## ACTIVITY
Repeat only the stretch of lines below that runs from the line with "(212, 153) = (280, 317): turquoise" through the line with "(239, 165) = (371, 309): blue", unaltered.
[TASK INPUTS Boundary: Start]
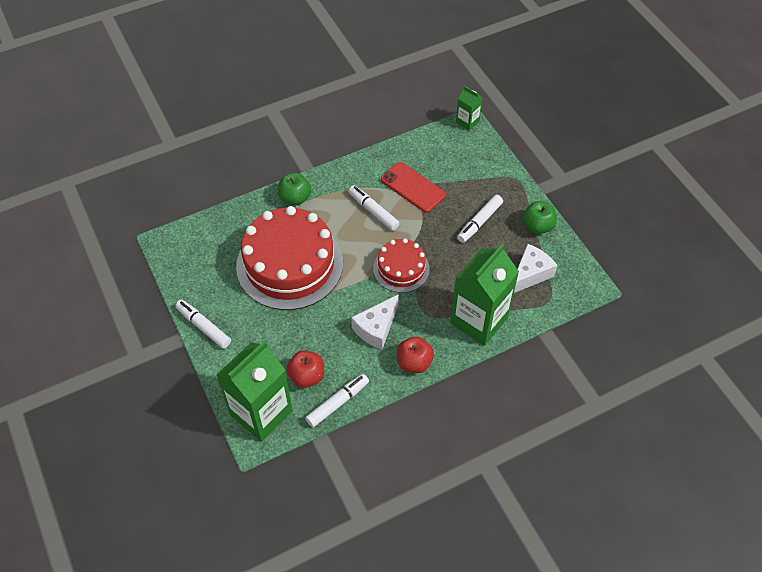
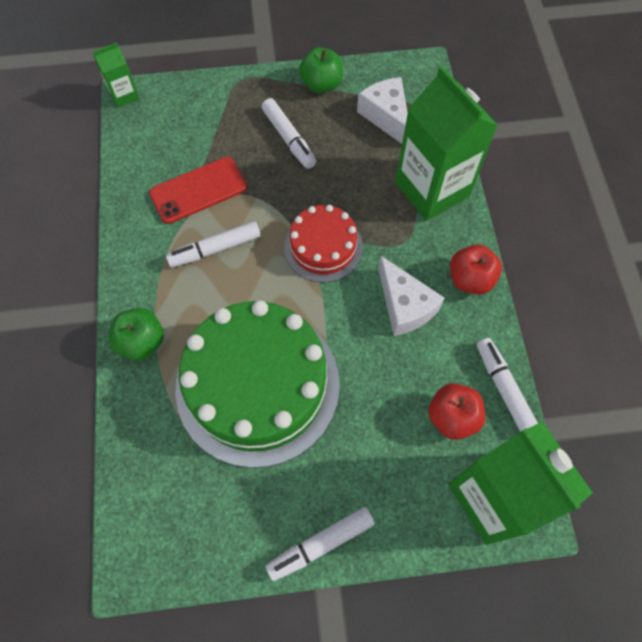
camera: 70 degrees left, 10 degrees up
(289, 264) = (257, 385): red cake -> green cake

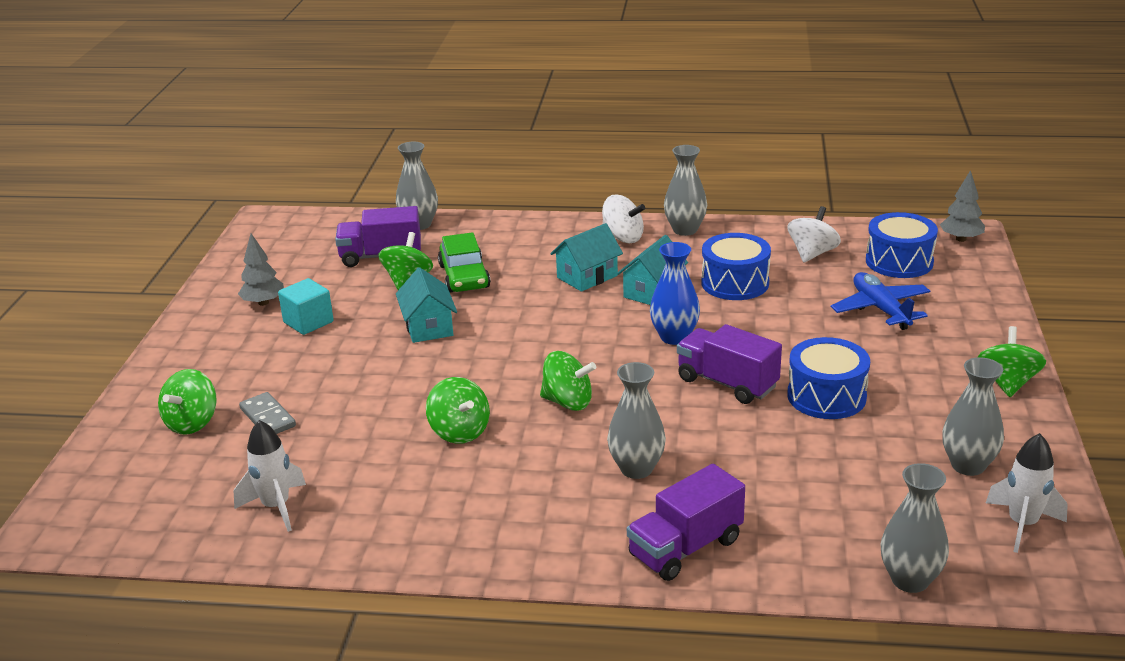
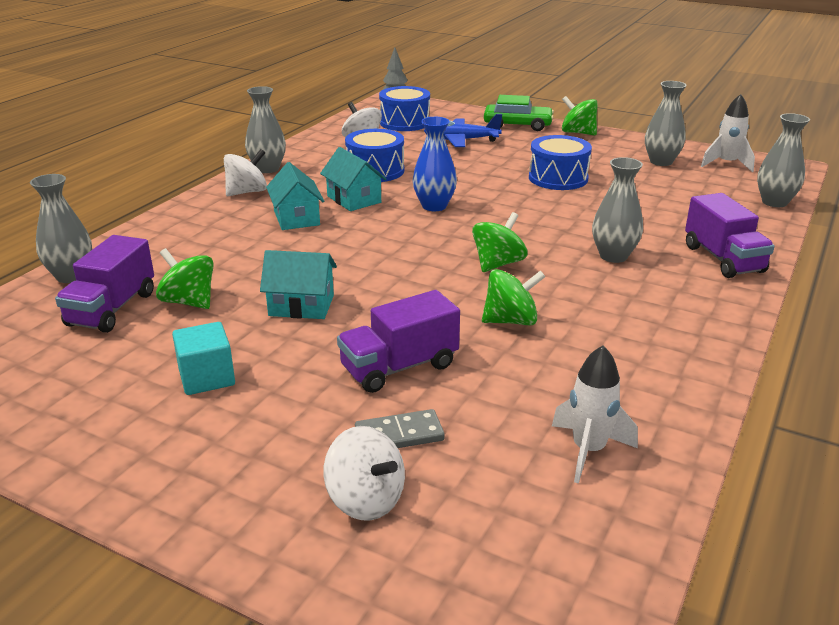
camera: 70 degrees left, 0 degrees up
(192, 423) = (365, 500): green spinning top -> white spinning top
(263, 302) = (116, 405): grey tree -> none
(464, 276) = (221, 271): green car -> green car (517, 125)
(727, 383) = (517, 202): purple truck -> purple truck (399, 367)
[TASK INPUTS Boundary: End]
[TASK INPUTS Boundary: Start]
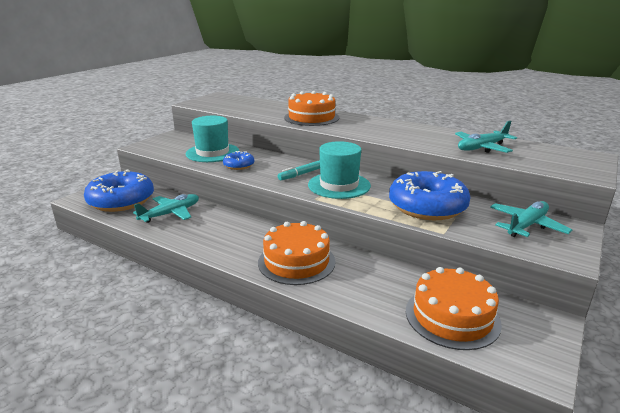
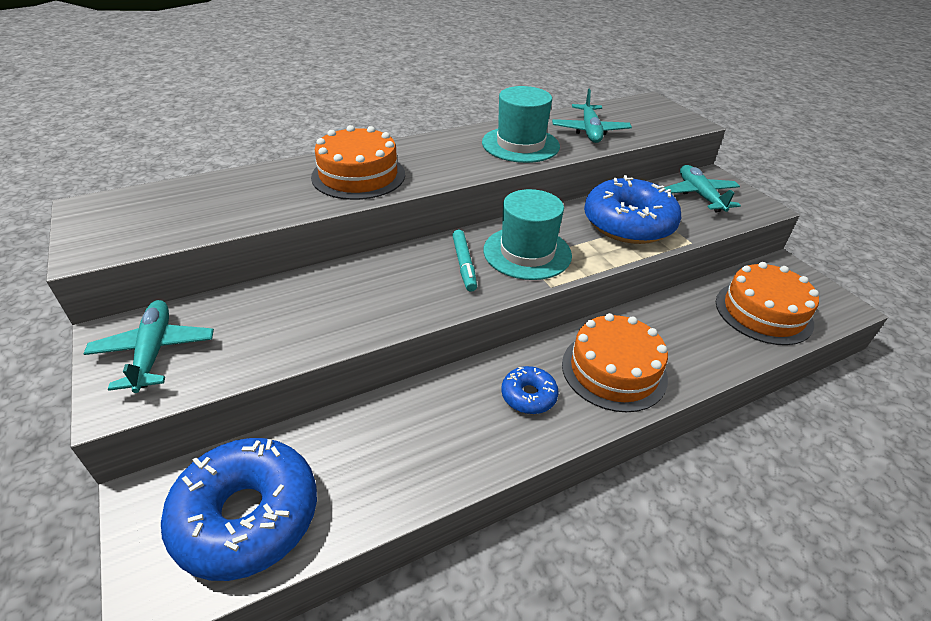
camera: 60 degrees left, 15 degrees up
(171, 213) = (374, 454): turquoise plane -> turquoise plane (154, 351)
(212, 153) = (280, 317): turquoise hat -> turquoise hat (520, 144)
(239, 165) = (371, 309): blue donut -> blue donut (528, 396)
[TASK INPUTS Boundary: End]
[TASK INPUTS Boundary: Start]
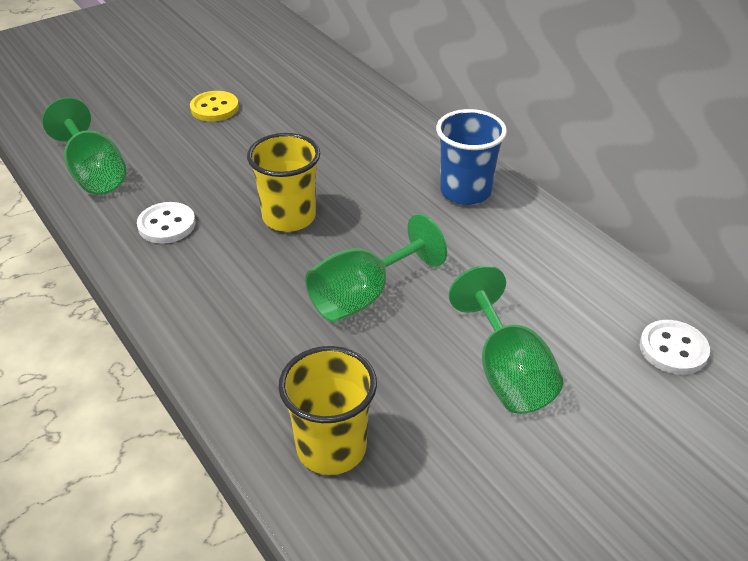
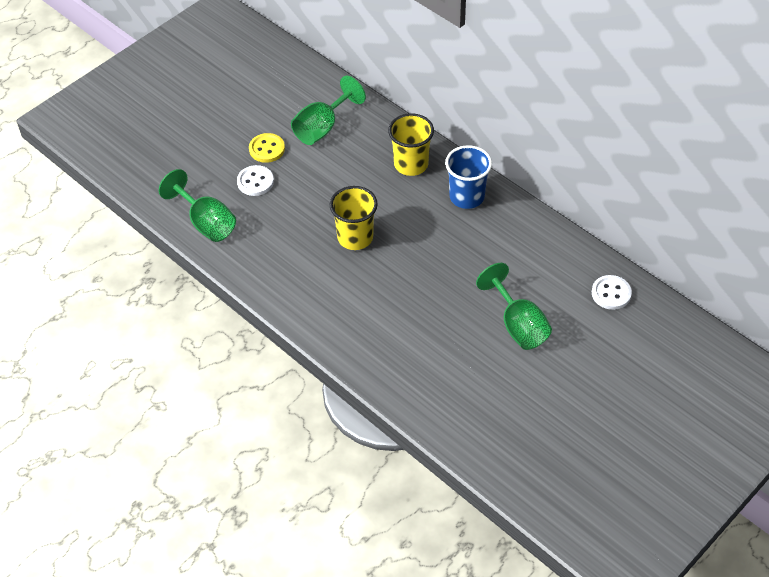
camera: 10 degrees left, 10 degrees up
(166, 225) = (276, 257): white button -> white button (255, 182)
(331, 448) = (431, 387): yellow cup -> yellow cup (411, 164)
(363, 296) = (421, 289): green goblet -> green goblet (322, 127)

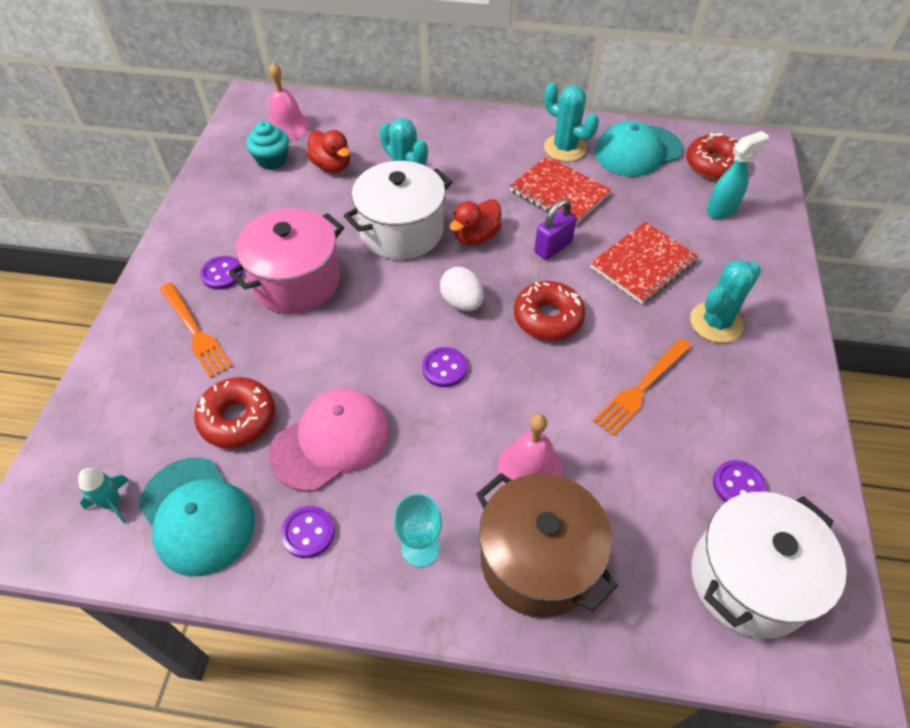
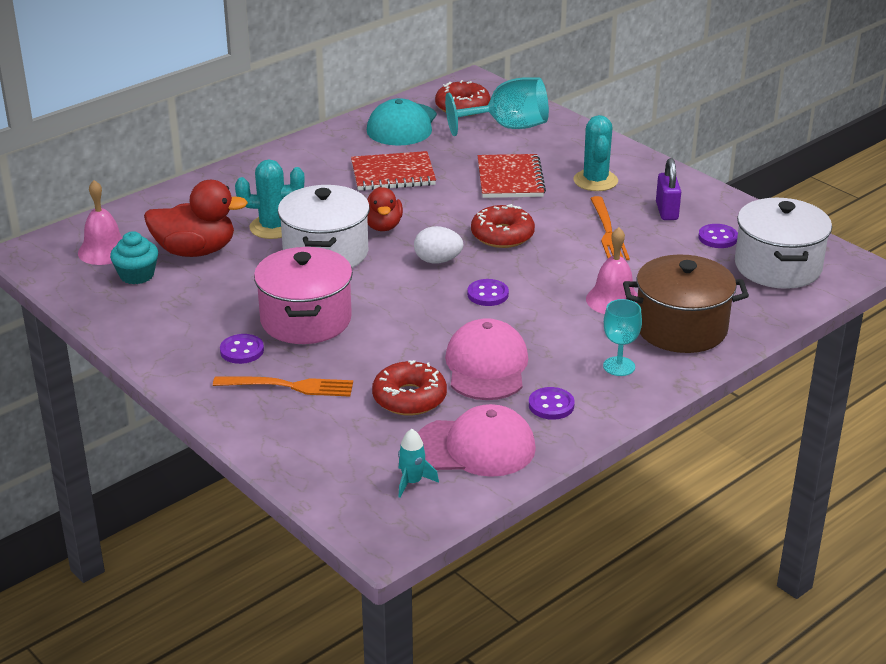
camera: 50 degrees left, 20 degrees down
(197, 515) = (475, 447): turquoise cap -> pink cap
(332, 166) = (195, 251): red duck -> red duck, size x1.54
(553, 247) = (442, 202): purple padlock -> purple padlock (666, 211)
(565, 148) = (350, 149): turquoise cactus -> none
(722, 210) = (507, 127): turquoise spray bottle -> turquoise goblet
[TASK INPUTS Boundary: End]
## WRITTEN RESPONSE
(212, 153) = (280, 317): turquoise hat -> turquoise hat (520, 144)
(239, 165) = (371, 309): blue donut -> blue donut (528, 396)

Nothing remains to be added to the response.